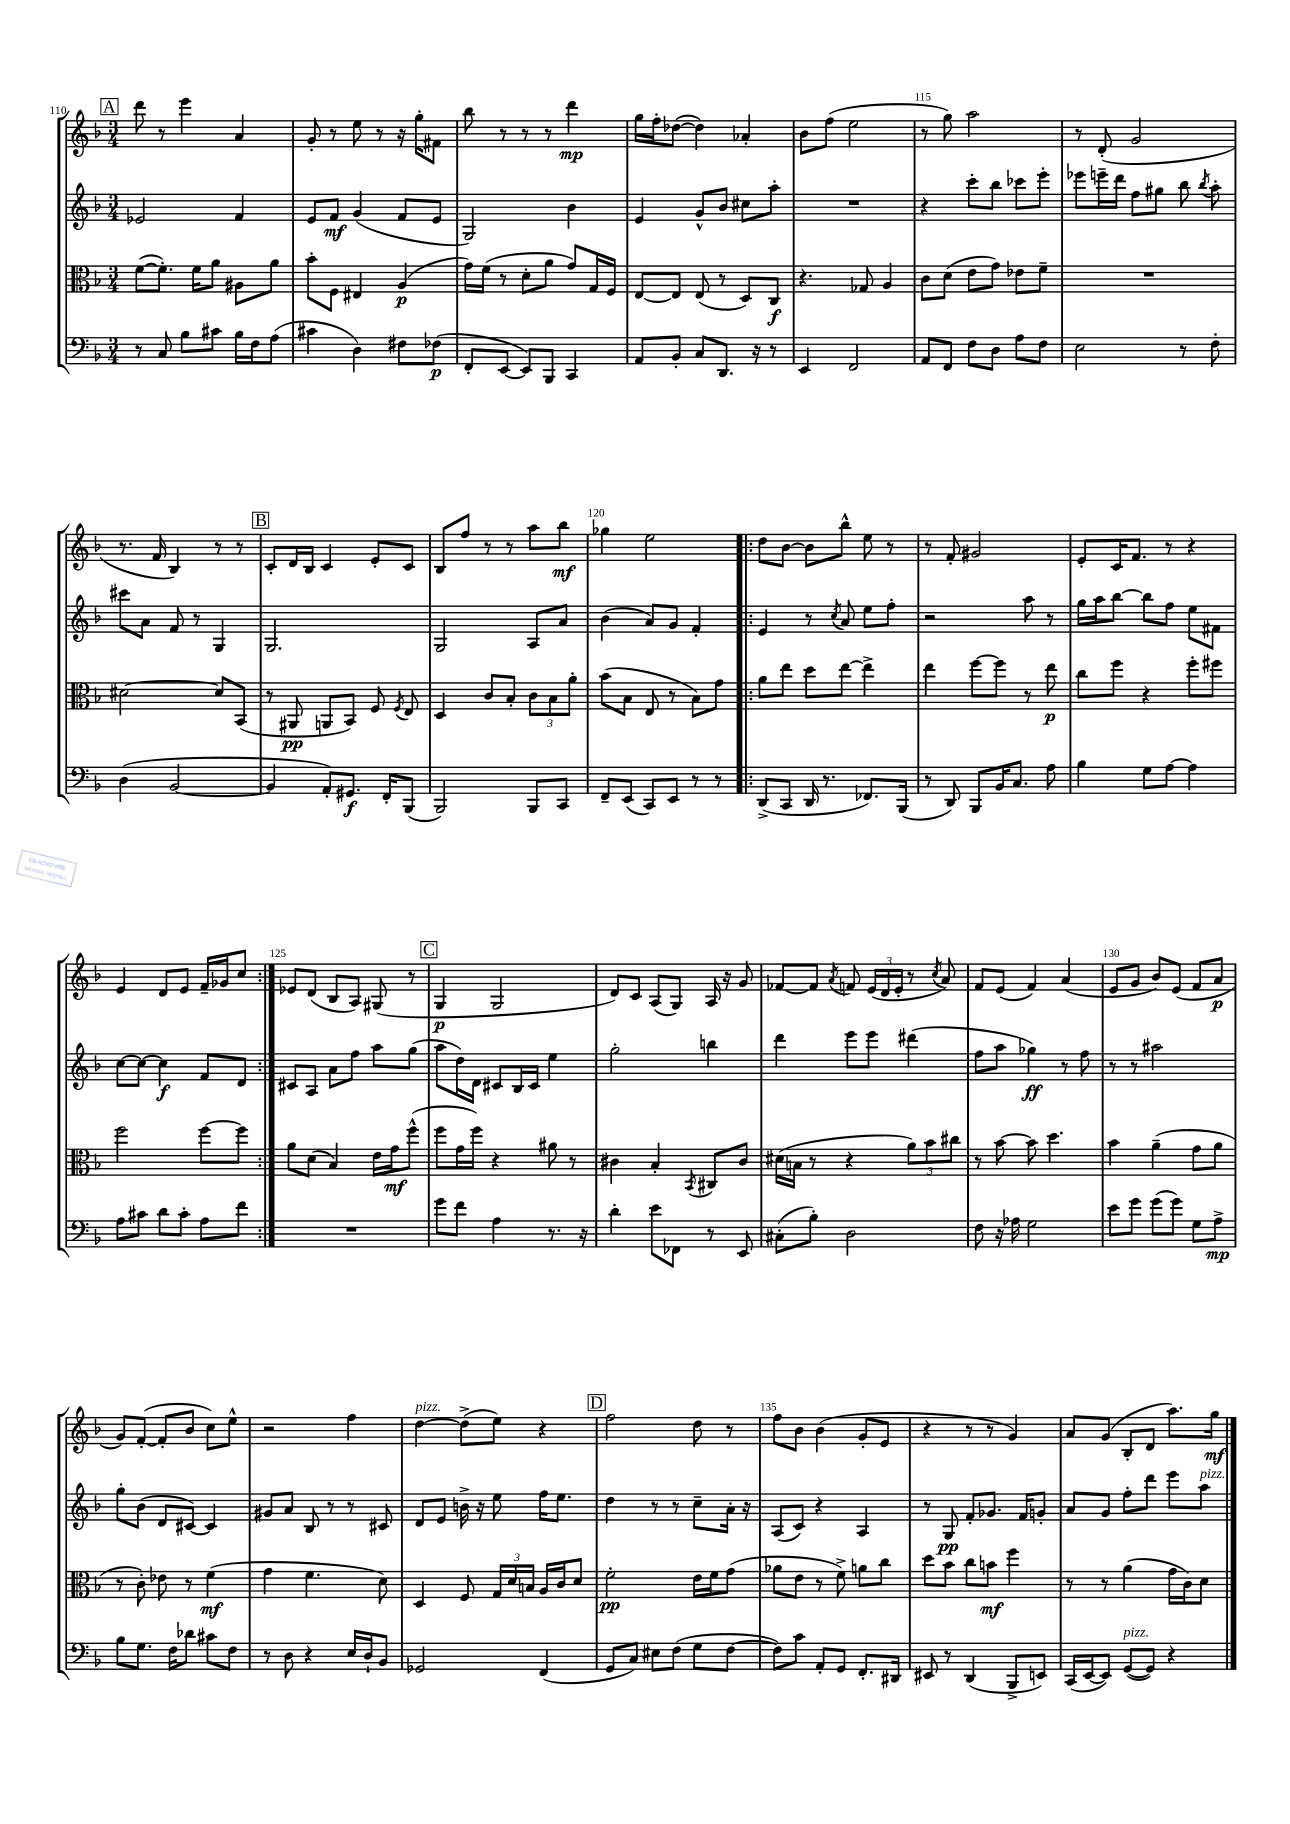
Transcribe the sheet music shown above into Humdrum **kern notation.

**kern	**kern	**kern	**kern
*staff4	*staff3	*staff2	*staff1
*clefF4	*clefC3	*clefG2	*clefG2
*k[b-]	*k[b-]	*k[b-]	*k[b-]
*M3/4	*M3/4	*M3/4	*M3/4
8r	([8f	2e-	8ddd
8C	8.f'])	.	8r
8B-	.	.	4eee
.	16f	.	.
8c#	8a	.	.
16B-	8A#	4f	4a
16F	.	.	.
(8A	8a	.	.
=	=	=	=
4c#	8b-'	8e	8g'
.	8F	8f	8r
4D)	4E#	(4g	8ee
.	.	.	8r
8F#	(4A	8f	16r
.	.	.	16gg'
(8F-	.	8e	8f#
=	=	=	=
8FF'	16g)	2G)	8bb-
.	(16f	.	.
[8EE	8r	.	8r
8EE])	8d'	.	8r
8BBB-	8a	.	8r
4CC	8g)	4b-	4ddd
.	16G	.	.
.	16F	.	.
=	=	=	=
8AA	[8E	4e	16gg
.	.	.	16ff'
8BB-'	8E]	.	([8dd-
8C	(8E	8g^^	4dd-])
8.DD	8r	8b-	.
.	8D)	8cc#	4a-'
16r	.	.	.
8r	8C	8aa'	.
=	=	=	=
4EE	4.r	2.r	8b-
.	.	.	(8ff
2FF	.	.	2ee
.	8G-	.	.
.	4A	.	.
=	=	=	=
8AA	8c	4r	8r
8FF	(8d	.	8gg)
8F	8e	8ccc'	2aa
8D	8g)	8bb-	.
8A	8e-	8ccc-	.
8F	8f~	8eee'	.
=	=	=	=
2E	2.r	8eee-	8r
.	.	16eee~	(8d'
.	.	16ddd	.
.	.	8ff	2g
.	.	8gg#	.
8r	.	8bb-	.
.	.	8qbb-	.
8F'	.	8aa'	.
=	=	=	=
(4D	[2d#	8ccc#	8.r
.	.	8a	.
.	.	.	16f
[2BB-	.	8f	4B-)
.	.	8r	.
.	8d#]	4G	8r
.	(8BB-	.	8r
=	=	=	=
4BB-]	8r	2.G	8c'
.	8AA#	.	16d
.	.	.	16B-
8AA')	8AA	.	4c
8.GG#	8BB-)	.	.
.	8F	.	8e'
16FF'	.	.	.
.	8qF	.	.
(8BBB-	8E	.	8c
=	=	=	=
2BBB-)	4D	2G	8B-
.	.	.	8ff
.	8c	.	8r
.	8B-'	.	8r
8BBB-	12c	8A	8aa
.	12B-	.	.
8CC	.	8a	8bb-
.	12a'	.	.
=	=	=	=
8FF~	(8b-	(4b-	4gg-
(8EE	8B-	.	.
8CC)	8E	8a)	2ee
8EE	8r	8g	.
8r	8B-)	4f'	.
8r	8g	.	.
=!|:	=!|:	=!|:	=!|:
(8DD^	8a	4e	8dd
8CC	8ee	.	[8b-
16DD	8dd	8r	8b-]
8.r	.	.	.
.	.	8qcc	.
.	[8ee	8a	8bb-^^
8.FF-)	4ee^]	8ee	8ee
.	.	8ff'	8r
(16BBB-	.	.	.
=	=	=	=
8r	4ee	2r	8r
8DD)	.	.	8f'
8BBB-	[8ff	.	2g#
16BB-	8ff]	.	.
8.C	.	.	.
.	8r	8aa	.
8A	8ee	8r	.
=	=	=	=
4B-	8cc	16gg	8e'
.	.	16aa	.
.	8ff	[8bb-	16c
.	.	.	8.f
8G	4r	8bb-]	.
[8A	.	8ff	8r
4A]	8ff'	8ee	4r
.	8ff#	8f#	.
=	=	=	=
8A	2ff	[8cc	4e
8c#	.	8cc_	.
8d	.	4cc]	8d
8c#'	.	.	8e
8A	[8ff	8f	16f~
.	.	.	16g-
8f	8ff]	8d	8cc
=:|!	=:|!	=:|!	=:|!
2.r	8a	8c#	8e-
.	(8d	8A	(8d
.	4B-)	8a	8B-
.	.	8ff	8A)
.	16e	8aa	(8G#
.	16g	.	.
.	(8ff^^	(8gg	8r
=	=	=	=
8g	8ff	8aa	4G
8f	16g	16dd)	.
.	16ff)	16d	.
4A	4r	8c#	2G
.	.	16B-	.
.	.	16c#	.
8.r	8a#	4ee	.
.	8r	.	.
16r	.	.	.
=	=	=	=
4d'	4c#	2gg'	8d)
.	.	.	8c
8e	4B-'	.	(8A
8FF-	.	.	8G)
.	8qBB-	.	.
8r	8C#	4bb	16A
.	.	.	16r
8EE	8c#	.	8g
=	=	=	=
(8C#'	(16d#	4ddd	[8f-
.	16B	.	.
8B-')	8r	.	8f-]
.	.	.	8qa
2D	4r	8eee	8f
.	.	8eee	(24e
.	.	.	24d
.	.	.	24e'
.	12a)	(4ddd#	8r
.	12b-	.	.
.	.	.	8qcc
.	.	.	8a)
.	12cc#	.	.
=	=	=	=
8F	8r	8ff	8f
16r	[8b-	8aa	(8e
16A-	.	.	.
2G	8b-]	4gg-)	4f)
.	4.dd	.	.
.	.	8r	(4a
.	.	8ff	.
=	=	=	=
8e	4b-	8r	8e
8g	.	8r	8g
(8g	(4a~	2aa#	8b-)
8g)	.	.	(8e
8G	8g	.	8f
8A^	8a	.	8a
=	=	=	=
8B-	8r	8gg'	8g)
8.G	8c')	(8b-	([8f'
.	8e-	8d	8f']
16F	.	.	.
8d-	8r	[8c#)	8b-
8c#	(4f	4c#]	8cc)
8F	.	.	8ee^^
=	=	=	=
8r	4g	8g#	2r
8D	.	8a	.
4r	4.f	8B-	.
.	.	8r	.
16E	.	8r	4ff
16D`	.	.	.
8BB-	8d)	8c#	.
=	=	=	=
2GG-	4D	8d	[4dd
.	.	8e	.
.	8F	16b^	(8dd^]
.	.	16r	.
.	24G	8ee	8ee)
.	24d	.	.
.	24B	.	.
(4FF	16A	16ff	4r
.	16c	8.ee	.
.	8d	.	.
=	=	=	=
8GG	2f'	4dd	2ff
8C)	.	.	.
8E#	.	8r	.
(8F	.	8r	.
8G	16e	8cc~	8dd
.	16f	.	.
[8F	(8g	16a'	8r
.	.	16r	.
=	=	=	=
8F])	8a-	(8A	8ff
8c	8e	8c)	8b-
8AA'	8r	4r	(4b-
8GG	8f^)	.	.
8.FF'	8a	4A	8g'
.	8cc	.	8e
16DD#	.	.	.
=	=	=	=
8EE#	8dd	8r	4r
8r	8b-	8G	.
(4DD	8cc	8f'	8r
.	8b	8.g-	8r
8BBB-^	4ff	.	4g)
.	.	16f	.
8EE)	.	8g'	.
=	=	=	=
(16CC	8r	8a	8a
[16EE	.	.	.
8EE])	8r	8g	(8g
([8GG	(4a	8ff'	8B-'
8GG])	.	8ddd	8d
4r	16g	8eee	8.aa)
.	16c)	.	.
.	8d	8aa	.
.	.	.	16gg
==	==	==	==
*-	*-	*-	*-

────────

WHAT TO WORK ON: Show each line in the records that contains the string "kern".

WRITTEN ANSWER:
Transcribe the sheet music shown above into Humdrum **kern notation.
**kern	**kern	**kern	**kern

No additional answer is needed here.